DATA FOR THIS EXERCISE
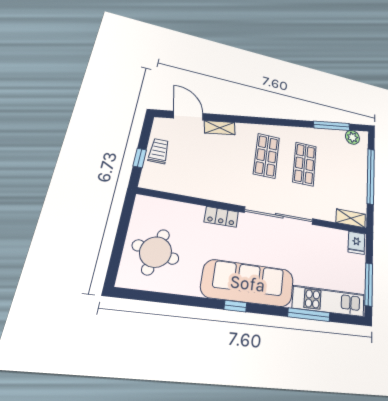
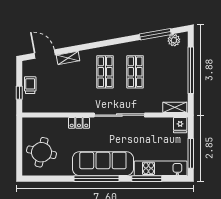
window: (235, 306) -> (96, 179), width x3.17

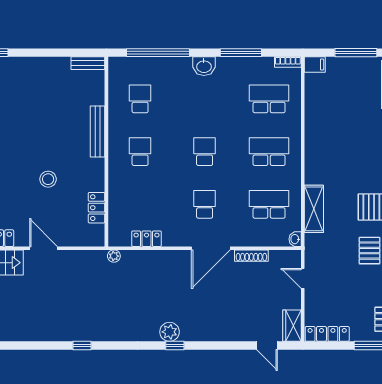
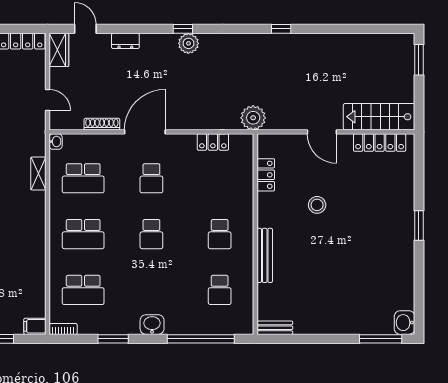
window: (241, 53) -> (113, 339), width x0.69
shelving: (314, 209) -> (38, 173), width x0.67, depth x0.75
plant: (114, 256) -> (253, 118), width x1.88, depth x1.88
dresser: (229, 334) -> (125, 41), added

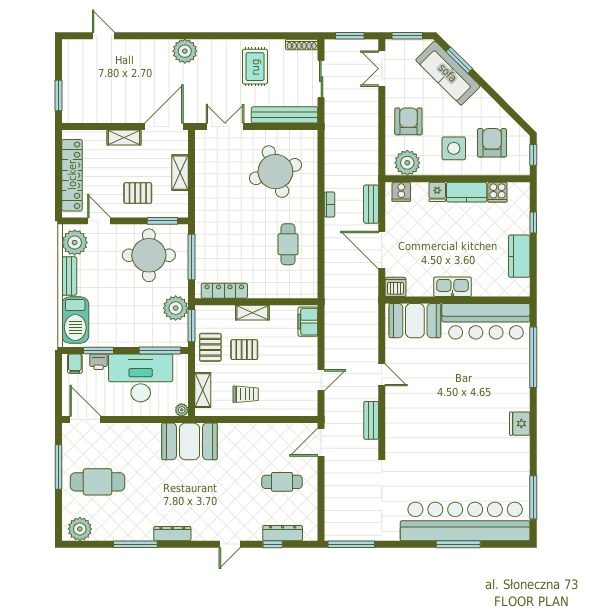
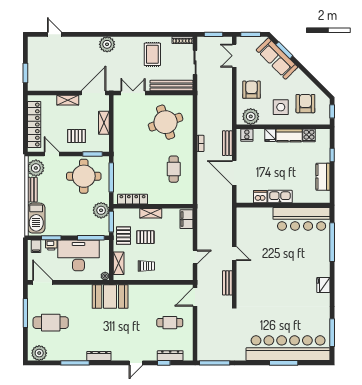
dishwasher: (395, 287) -> (260, 197), moved
booth: (415, 321) -> (256, 218), removed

WHAT IS EXPECTED
Return all lines of the material that have "width" in them.

WRITTEN RESPONSE
window: (235, 306) -> (96, 179), width x3.17
window: (241, 53) -> (113, 339), width x0.69
shelving: (314, 209) -> (38, 173), width x0.67, depth x0.75
plant: (114, 256) -> (253, 118), width x1.88, depth x1.88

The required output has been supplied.